──────── DATASET ENTRIES

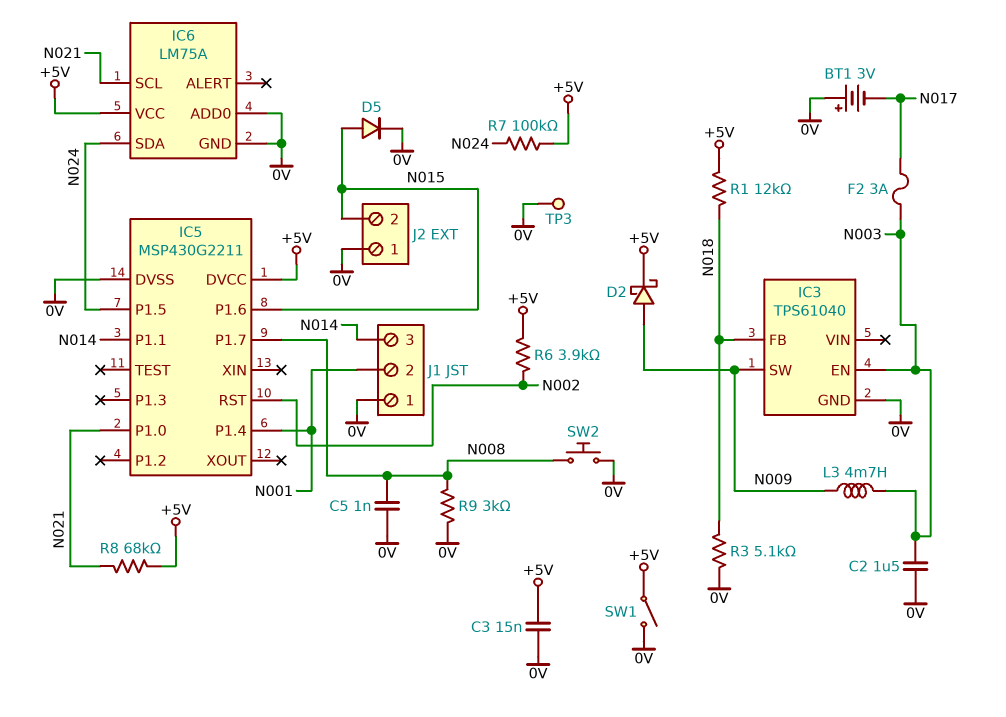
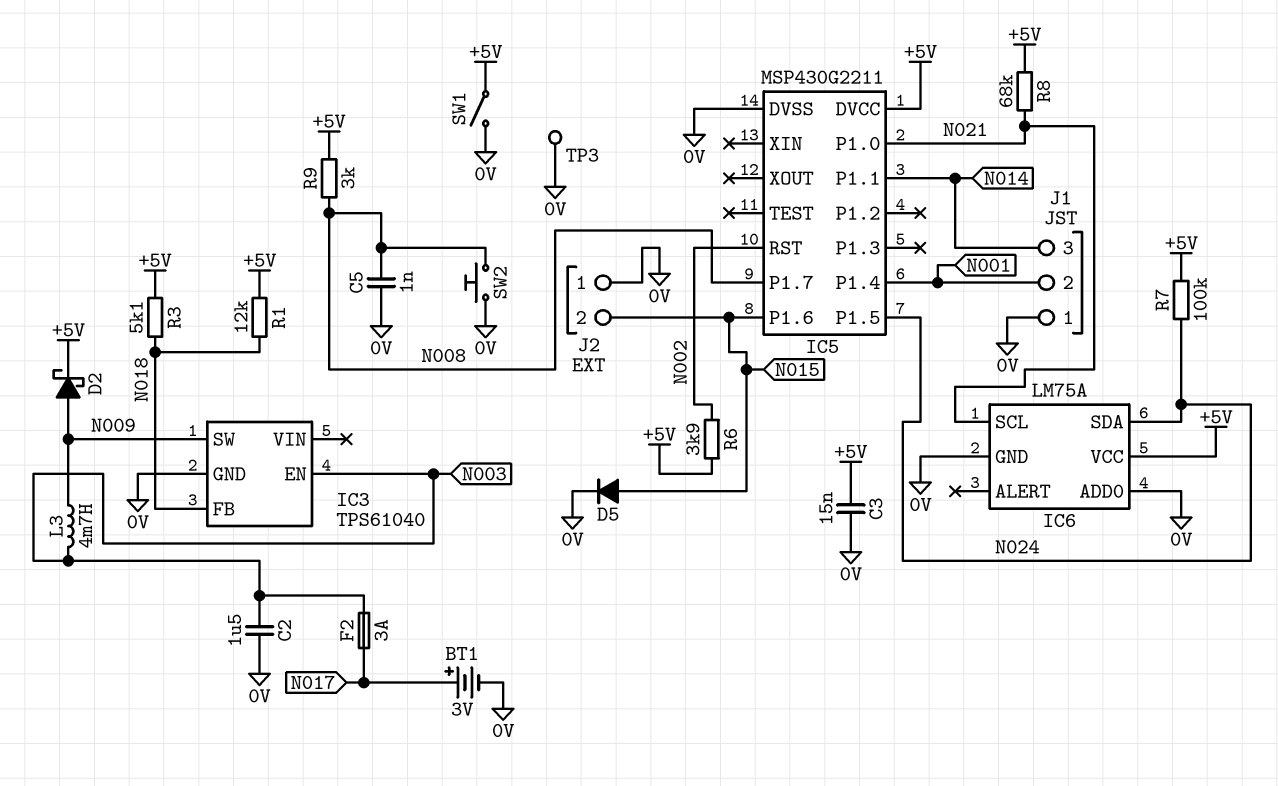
BT1: 3V (plus 0V, minus N017) -> 3V (plus N017, minus 0V)
R3: 5.1k (0V, N018) -> 5.1k (+5V, N018)
R9: 3k (0V, N008) -> 3k (+5V, N008)

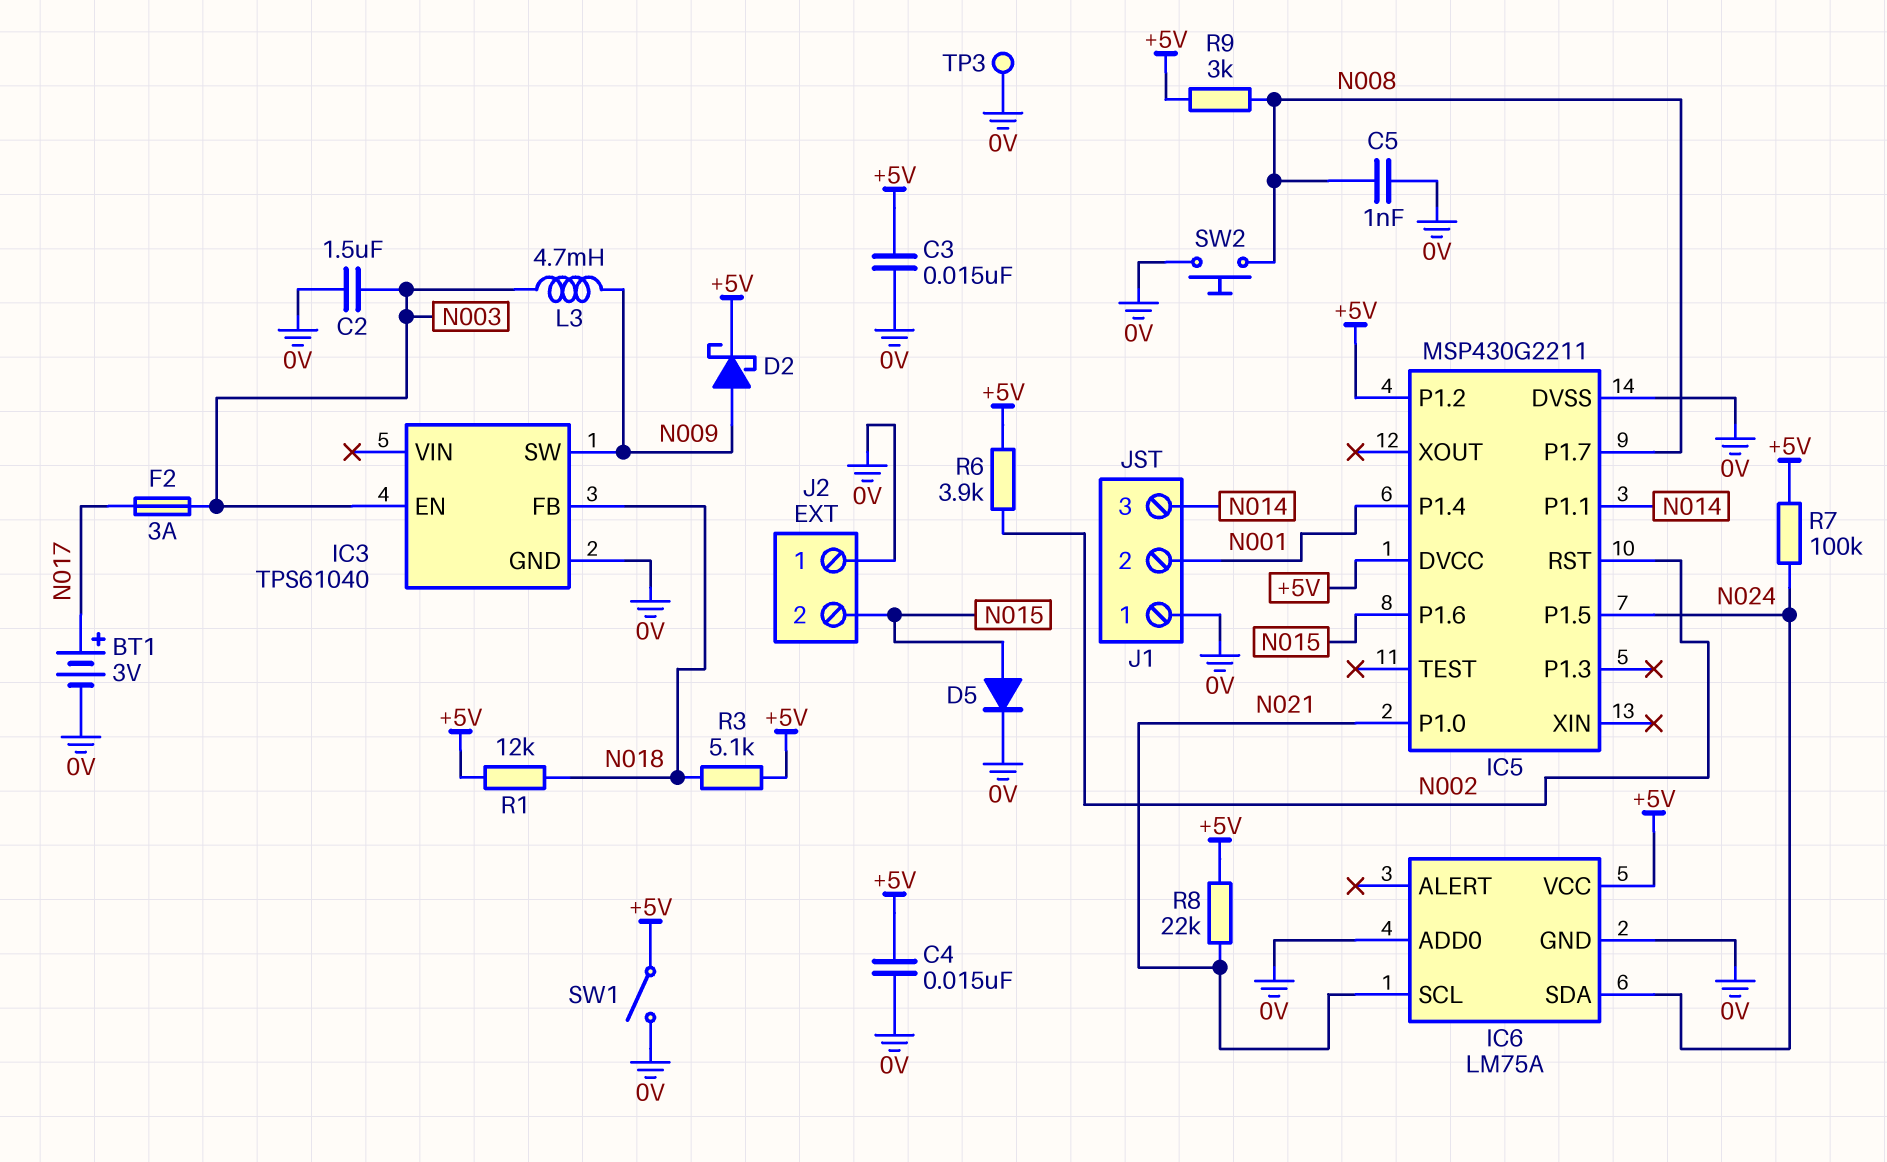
C4: none -> 15nF (+5V, 0V)
IC5 pin P1.2: none -> +5V
R8: 68k (+5V, N021) -> 22k (+5V, N021)

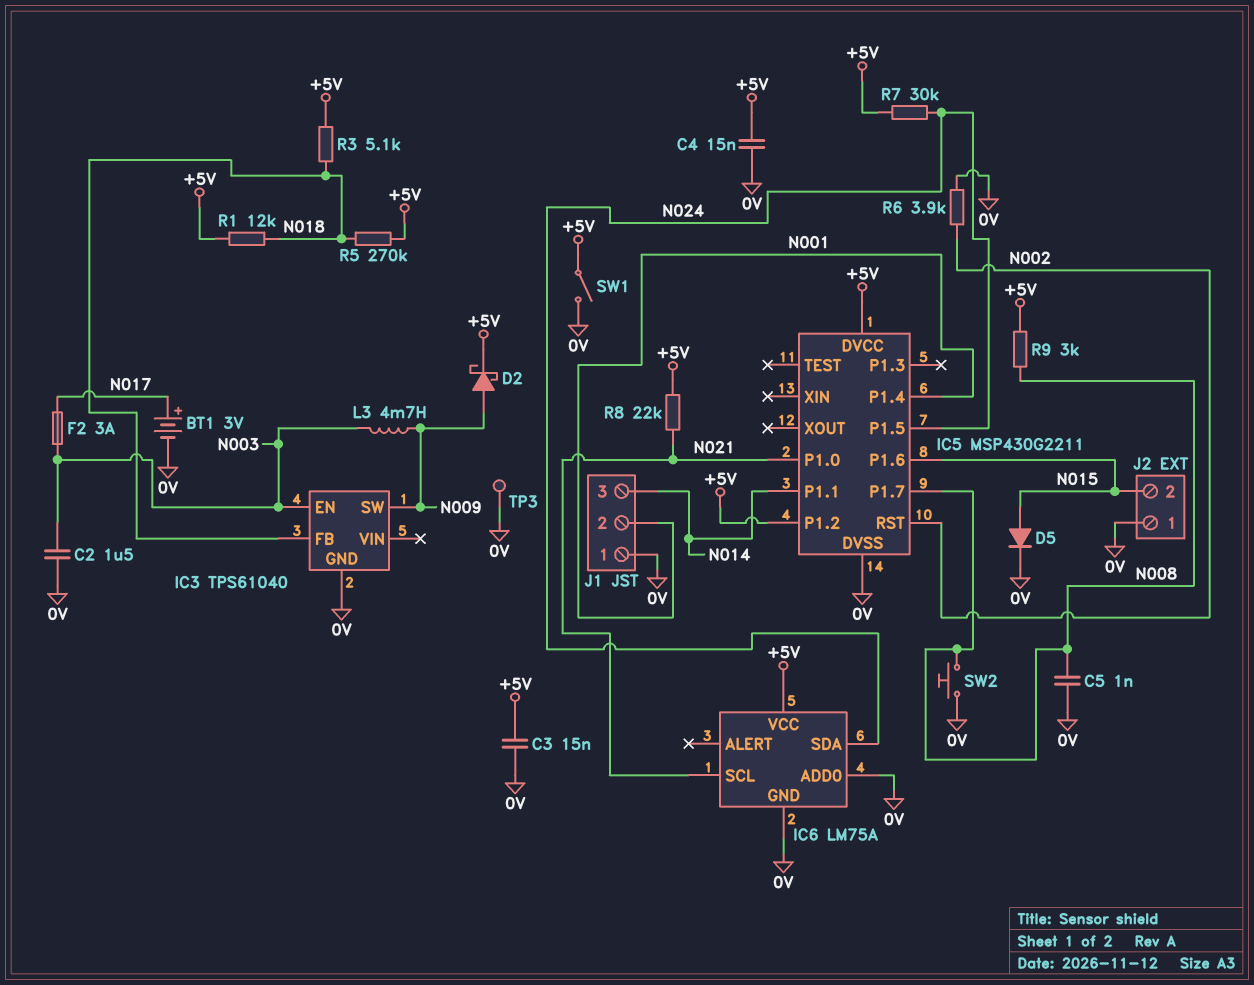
R5: none -> 270k (+5V, N018)
R6: 3.9k (+5V, N002) -> 3.9k (0V, N002)
R7: 100k (+5V, N024) -> 30k (+5V, N024)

────────────────

Copy each entry exactly as written, and drop the pictures from the copy.

§ **YOUR RESPONSE**:
BT1: 3V (plus 0V, minus N017) -> 3V (plus N017, minus 0V)
R3: 5.1k (0V, N018) -> 5.1k (+5V, N018)
R9: 3k (0V, N008) -> 3k (+5V, N008)

C4: none -> 15nF (+5V, 0V)
IC5 pin P1.2: none -> +5V
R8: 68k (+5V, N021) -> 22k (+5V, N021)

R5: none -> 270k (+5V, N018)
R6: 3.9k (+5V, N002) -> 3.9k (0V, N002)
R7: 100k (+5V, N024) -> 30k (+5V, N024)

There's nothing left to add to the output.